══ Material provided
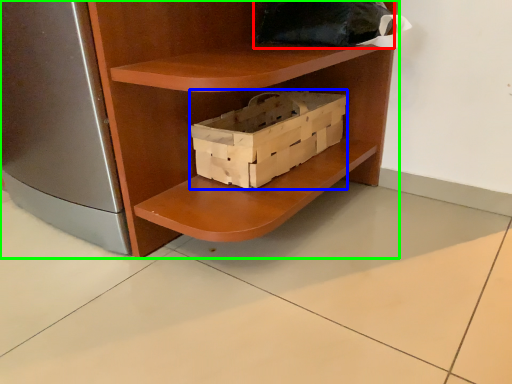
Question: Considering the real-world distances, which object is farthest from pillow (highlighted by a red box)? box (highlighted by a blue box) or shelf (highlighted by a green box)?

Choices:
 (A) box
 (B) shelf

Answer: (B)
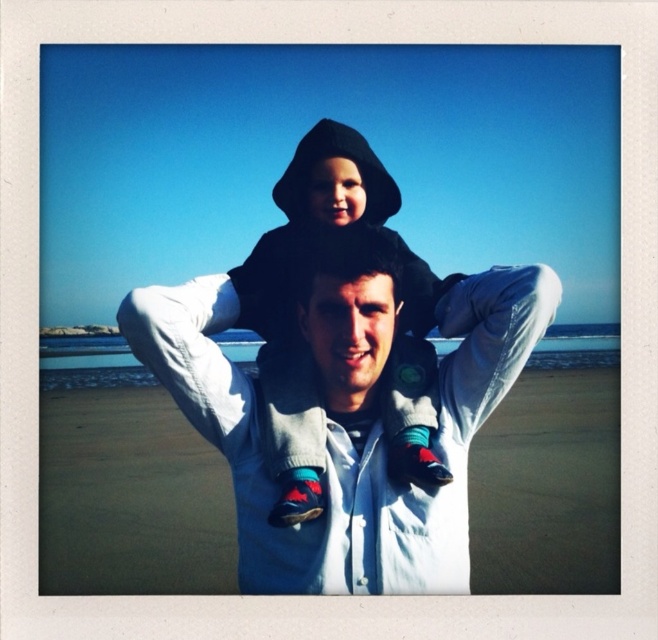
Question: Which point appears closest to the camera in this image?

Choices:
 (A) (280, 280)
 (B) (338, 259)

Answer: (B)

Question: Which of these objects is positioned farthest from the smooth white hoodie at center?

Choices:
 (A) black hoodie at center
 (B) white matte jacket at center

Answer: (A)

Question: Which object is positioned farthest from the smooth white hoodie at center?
════
# The exercise:
Gather every line in the rows above that contains the word "center".

# Response to the task:
Question: Which of these objects is positioned farthest from the smooth white hoodie at center?
 (A) black hoodie at center
 (B) white matte jacket at center
Question: Which object is positioned farthest from the smooth white hoodie at center?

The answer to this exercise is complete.